▶ **Work instructions**: In the listing, swap "Lost" for "Eliminated" throughout the part that opens with the line containing "147 (366, 286)" and closes with the line containing "5th SWSHL (518, 58)". Give back only those lines, with nothing else changed.

-- start Data section --

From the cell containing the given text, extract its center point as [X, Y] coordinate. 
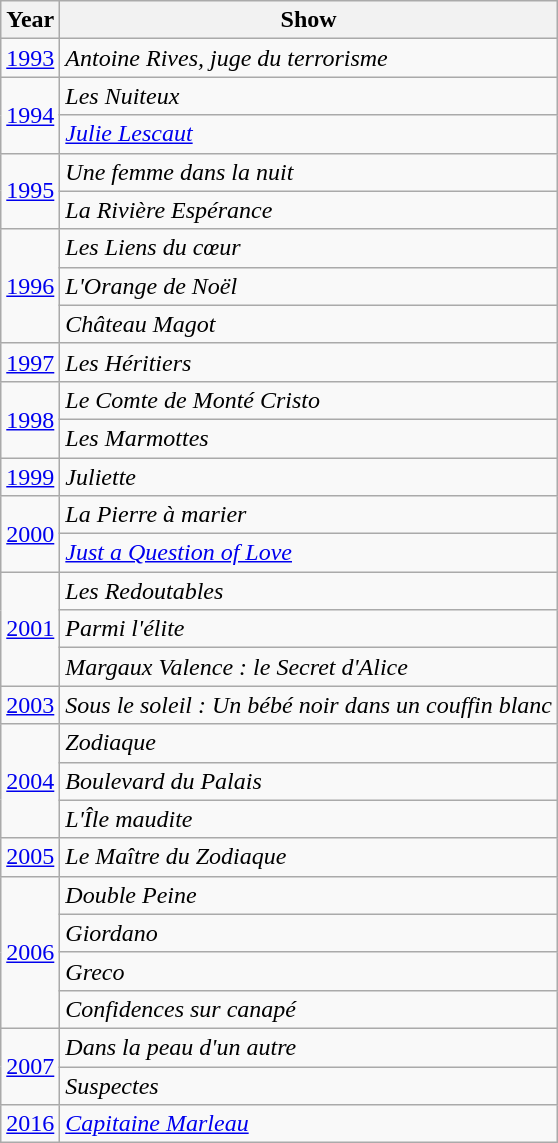
L'Orange de Noël [309, 286]
1996 [30, 286]
Sous le soleil : Un bébé noir dans un couffin blanc [309, 705]
Le Comte de Monté Cristo [309, 400]
Château Magot [309, 324]
Julie Lescaut [309, 134]
1997 [30, 362]
2001 [30, 629]
2000 [30, 534]
Confidences sur canapé [309, 1009]
Giordano [309, 933]
Juliette [309, 477]
Les Héritiers [309, 362]
1998 [30, 419]
2016 [30, 1124]
Year [30, 20]
La Pierre à marier [309, 515]
Suspectes [309, 1085]
2006 [30, 952]
Antoine Rives, juge du terrorisme [309, 58]
1999 [30, 477]
Dans la peau d'un autre [309, 1047]
Just a Question of Love [309, 553]
La Rivière Espérance [309, 210]
Les Marmottes [309, 438]
Margaux Valence : le Secret d'Alice [309, 667]
Greco [309, 971]
Les Liens du cœur [309, 248]
1994 [30, 115]
L'Île maudite [309, 819]
Une femme dans la nuit [309, 172]
1993 [30, 58]
Le Maître du Zodiaque [309, 857]
Les Nuiteux [309, 96]
2003 [30, 705]
Parmi l'élite [309, 629]
2007 [30, 1066]
Show [309, 20]
Boulevard du Palais [309, 781]
1995 [30, 191]
Double Peine [309, 895]
2005 [30, 857]
Les Redoutables [309, 591]
Capitaine Marleau [309, 1124]
2004 [30, 781]
Zodiaque [309, 743]
Determine the [x, y] coordinate at the center of the cell enclosing the given text.  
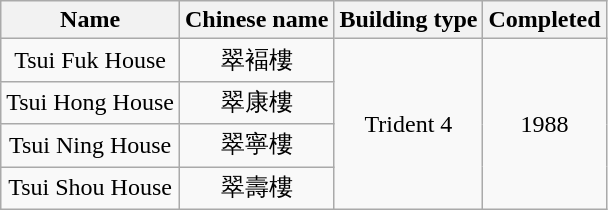
Tsui Fuk House [90, 60]
翠褔樓 [256, 60]
翠康樓 [256, 102]
Building type [408, 20]
Tsui Ning House [90, 146]
翠壽樓 [256, 188]
Tsui Hong House [90, 102]
Chinese name [256, 20]
Completed [544, 20]
1988 [544, 124]
Tsui Shou House [90, 188]
Name [90, 20]
Trident 4 [408, 124]
翠寧樓 [256, 146]
Output the [X, Y] coordinate of the center of the cell containing the given text.  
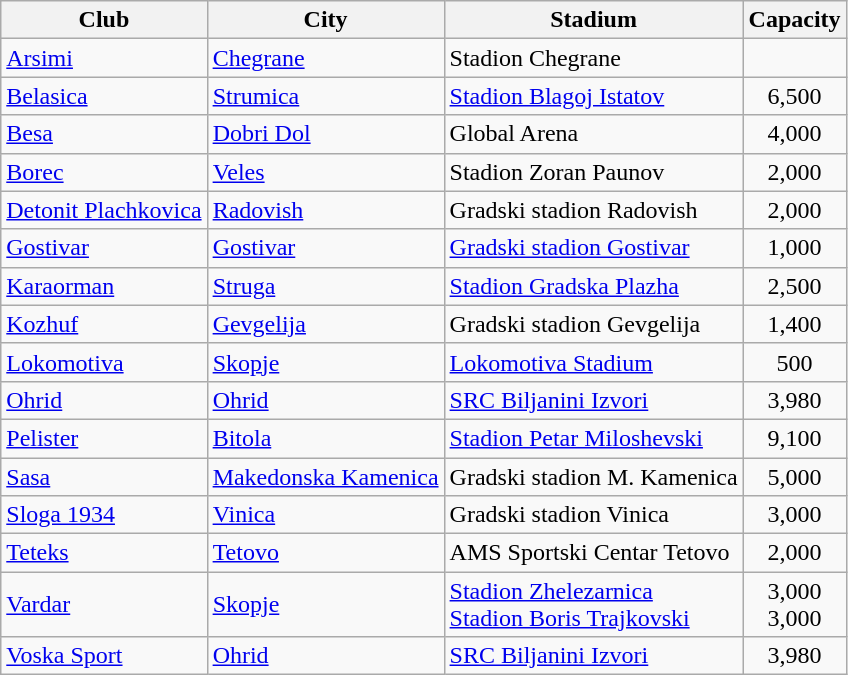
Sasa [104, 477]
Stadium [594, 20]
3,0003,000 [794, 604]
Stadion Gradska Plazha [594, 286]
Stadion Petar Miloshevski [594, 438]
Tetovo [326, 553]
Radovish [326, 210]
Gradski stadion Radovish [594, 210]
6,500 [794, 96]
Besa [104, 134]
Voska Sport [104, 656]
500 [794, 362]
Stadion Zoran Paunov [594, 172]
Vinica [326, 515]
Gradski stadion Gevgelija [594, 324]
Vardar [104, 604]
Gradski stadion Gostivar [594, 248]
Pelister [104, 438]
Gradski stadion Vinica [594, 515]
Veles [326, 172]
Chegrane [326, 58]
Struga [326, 286]
AMS Sportski Centar Tetovo [594, 553]
9,100 [794, 438]
2,500 [794, 286]
Detonit Plachkovica [104, 210]
Strumica [326, 96]
Capacity [794, 20]
Stadion Chegrane [594, 58]
Belasica [104, 96]
Lokomotiva [104, 362]
Kozhuf [104, 324]
3,000 [794, 515]
Teteks [104, 553]
4,000 [794, 134]
Karaorman [104, 286]
Club [104, 20]
Lokomotiva Stadium [594, 362]
1,000 [794, 248]
Makedonska Kamenica [326, 477]
Dobri Dol [326, 134]
Arsimi [104, 58]
City [326, 20]
Stadion Blagoj Istatov [594, 96]
5,000 [794, 477]
Bitola [326, 438]
Gevgelija [326, 324]
Sloga 1934 [104, 515]
Gradski stadion M. Kamenica [594, 477]
Stadion ZhelezarnicaStadion Boris Trajkovski [594, 604]
Borec [104, 172]
1,400 [794, 324]
Global Arena [594, 134]
Search for the cell housing the specified text and yield its [X, Y] center coordinate. 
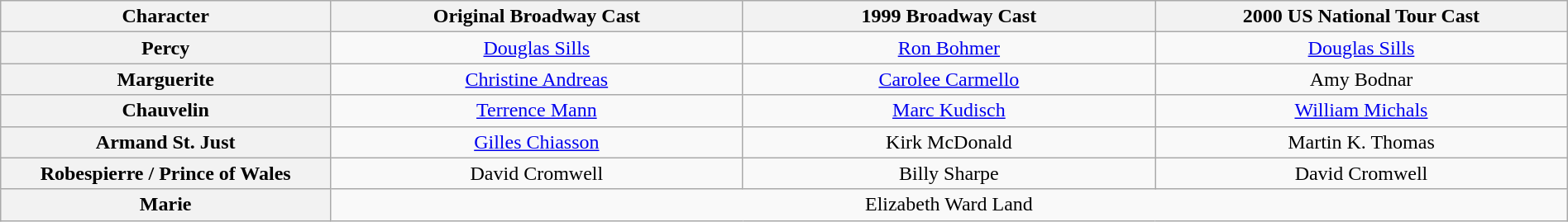
Ron Bohmer [949, 48]
Character [165, 17]
Terrence Mann [538, 111]
Christine Andreas [538, 79]
Amy Bodnar [1361, 79]
Kirk McDonald [949, 142]
Carolee Carmello [949, 79]
Armand St. Just [165, 142]
2000 US National Tour Cast [1361, 17]
Elizabeth Ward Land [949, 205]
Percy [165, 48]
1999 Broadway Cast [949, 17]
William Michals [1361, 111]
Marie [165, 205]
Marguerite [165, 79]
Martin K. Thomas [1361, 142]
Chauvelin [165, 111]
Billy Sharpe [949, 174]
Marc Kudisch [949, 111]
Original Broadway Cast [538, 17]
Gilles Chiasson [538, 142]
Robespierre / Prince of Wales [165, 174]
Output the (x, y) coordinate of the center of the cell containing the given text.  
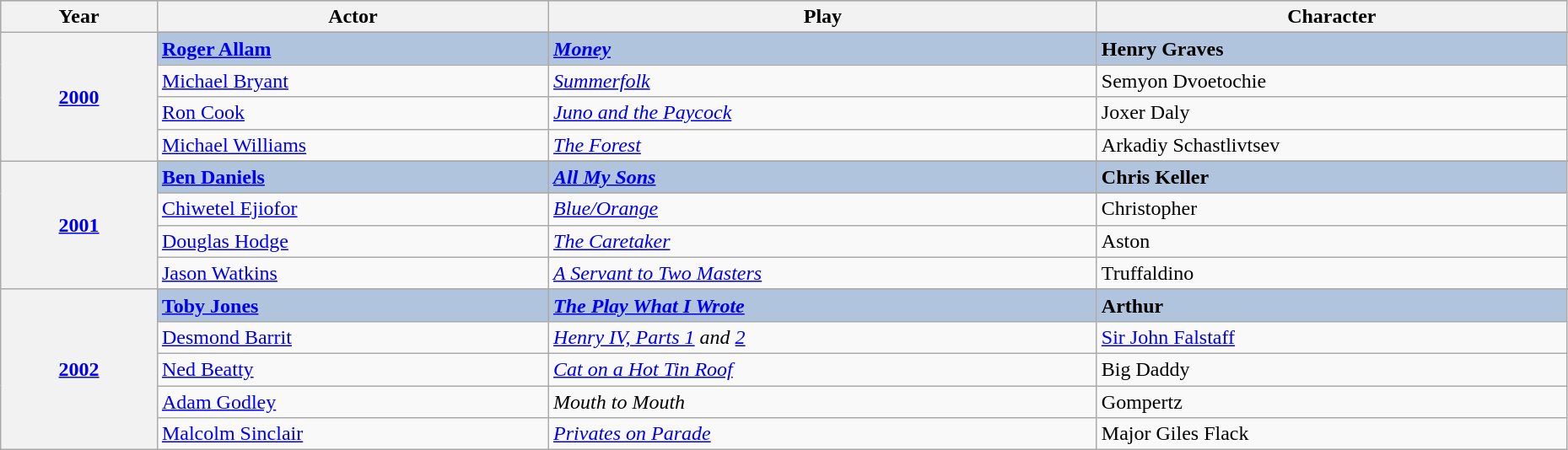
Chris Keller (1331, 177)
Ned Beatty (353, 369)
Cat on a Hot Tin Roof (823, 369)
Adam Godley (353, 402)
Michael Bryant (353, 81)
Truffaldino (1331, 273)
All My Sons (823, 177)
Desmond Barrit (353, 337)
Arthur (1331, 305)
Money (823, 49)
Arkadiy Schastlivtsev (1331, 145)
Blue/Orange (823, 209)
Aston (1331, 241)
Ron Cook (353, 113)
Mouth to Mouth (823, 402)
Toby Jones (353, 305)
The Play What I Wrote (823, 305)
Ben Daniels (353, 177)
Major Giles Flack (1331, 434)
Henry Graves (1331, 49)
Juno and the Paycock (823, 113)
Summerfolk (823, 81)
Roger Allam (353, 49)
Play (823, 17)
2000 (79, 97)
Jason Watkins (353, 273)
Henry IV, Parts 1 and 2 (823, 337)
2001 (79, 225)
Malcolm Sinclair (353, 434)
The Caretaker (823, 241)
Gompertz (1331, 402)
Joxer Daly (1331, 113)
Privates on Parade (823, 434)
Sir John Falstaff (1331, 337)
Chiwetel Ejiofor (353, 209)
Semyon Dvoetochie (1331, 81)
The Forest (823, 145)
2002 (79, 369)
A Servant to Two Masters (823, 273)
Actor (353, 17)
Michael Williams (353, 145)
Character (1331, 17)
Christopher (1331, 209)
Big Daddy (1331, 369)
Year (79, 17)
Douglas Hodge (353, 241)
Output the [X, Y] coordinate of the center of the cell containing the given text.  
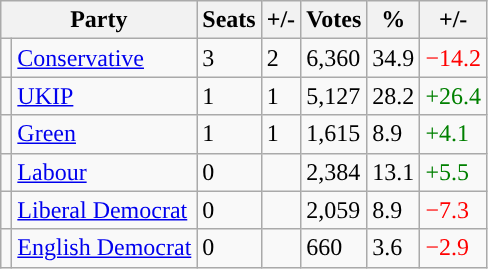
5,127 [334, 96]
3 [229, 58]
Votes [334, 20]
660 [334, 248]
28.2 [394, 96]
Seats [229, 20]
Conservative [104, 58]
2,384 [334, 172]
3.6 [394, 248]
2 [280, 58]
+5.5 [454, 172]
Liberal Democrat [104, 210]
−2.9 [454, 248]
34.9 [394, 58]
1,615 [334, 134]
2,059 [334, 210]
13.1 [394, 172]
English Democrat [104, 248]
+4.1 [454, 134]
Party [99, 20]
−14.2 [454, 58]
+26.4 [454, 96]
6,360 [334, 58]
−7.3 [454, 210]
Labour [104, 172]
UKIP [104, 96]
Green [104, 134]
% [394, 20]
Find where the given text appears and provide that cell's center as (x, y) coordinate. 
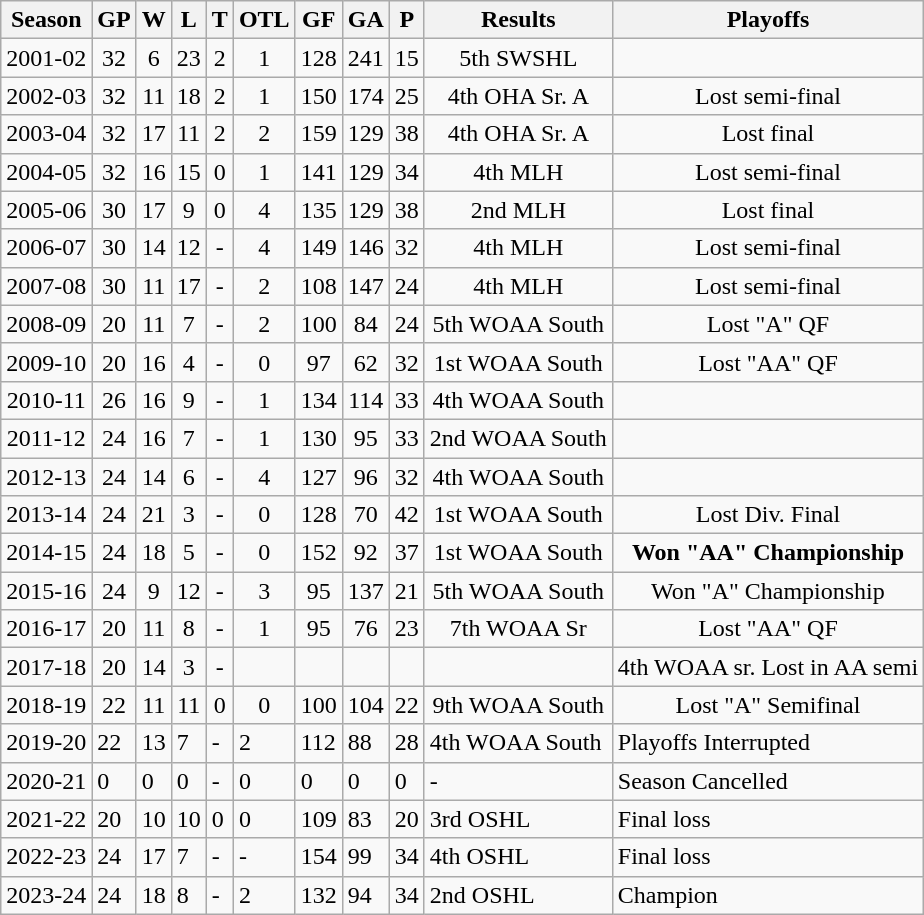
147 (366, 286)
99 (366, 857)
W (154, 20)
2nd OSHL (518, 895)
97 (318, 362)
108 (318, 286)
T (220, 20)
Lost "A" Semifinal (768, 705)
92 (366, 553)
84 (366, 324)
83 (366, 819)
2004-05 (46, 172)
2013-14 (46, 515)
2001-02 (46, 58)
4th OSHL (518, 857)
135 (318, 210)
2011-12 (46, 438)
2022-23 (46, 857)
2009-10 (46, 362)
2014-15 (46, 553)
130 (318, 438)
109 (318, 819)
114 (366, 400)
Lost "A" QF (768, 324)
Season Cancelled (768, 781)
62 (366, 362)
Champion (768, 895)
2nd WOAA South (518, 438)
127 (318, 477)
4th WOAA sr. Lost in AA semi (768, 667)
5th SWSHL (518, 58)
2020-21 (46, 781)
134 (318, 400)
Lost Div. Final (768, 515)
112 (318, 743)
2005-06 (46, 210)
2002-03 (46, 96)
GA (366, 20)
2nd MLH (518, 210)
Results (518, 20)
Season (46, 20)
76 (366, 629)
2007-08 (46, 286)
152 (318, 553)
13 (154, 743)
Playoffs Interrupted (768, 743)
154 (318, 857)
2021-22 (46, 819)
2018-19 (46, 705)
2012-13 (46, 477)
104 (366, 705)
5 (188, 553)
2006-07 (46, 248)
2023-24 (46, 895)
150 (318, 96)
96 (366, 477)
2019-20 (46, 743)
2003-04 (46, 134)
2010-11 (46, 400)
42 (406, 515)
146 (366, 248)
174 (366, 96)
L (188, 20)
25 (406, 96)
Won "A" Championship (768, 591)
141 (318, 172)
GF (318, 20)
26 (114, 400)
P (406, 20)
159 (318, 134)
94 (366, 895)
2016-17 (46, 629)
37 (406, 553)
149 (318, 248)
7th WOAA Sr (518, 629)
132 (318, 895)
2008-09 (46, 324)
GP (114, 20)
137 (366, 591)
241 (366, 58)
28 (406, 743)
Playoffs (768, 20)
70 (366, 515)
OTL (264, 20)
Won "AA" Championship (768, 553)
9th WOAA South (518, 705)
2017-18 (46, 667)
88 (366, 743)
2015-16 (46, 591)
3rd OSHL (518, 819)
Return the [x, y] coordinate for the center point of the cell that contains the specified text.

-- end Data section --

▶ **Result of this exercise**:
147 (366, 286)
99 (366, 857)
W (154, 20)
2nd OSHL (518, 895)
97 (318, 362)
108 (318, 286)
T (220, 20)
Eliminated "A" Semifinal (768, 705)
92 (366, 553)
84 (366, 324)
83 (366, 819)
2004-05 (46, 172)
2013-14 (46, 515)
2001-02 (46, 58)
4th OSHL (518, 857)
135 (318, 210)
2011-12 (46, 438)
2022-23 (46, 857)
2009-10 (46, 362)
2014-15 (46, 553)
130 (318, 438)
109 (318, 819)
114 (366, 400)
Eliminated "A" QF (768, 324)
Season Cancelled (768, 781)
62 (366, 362)
Champion (768, 895)
2nd WOAA South (518, 438)
127 (318, 477)
4th WOAA sr. Eliminated in AA semi (768, 667)
5th SWSHL (518, 58)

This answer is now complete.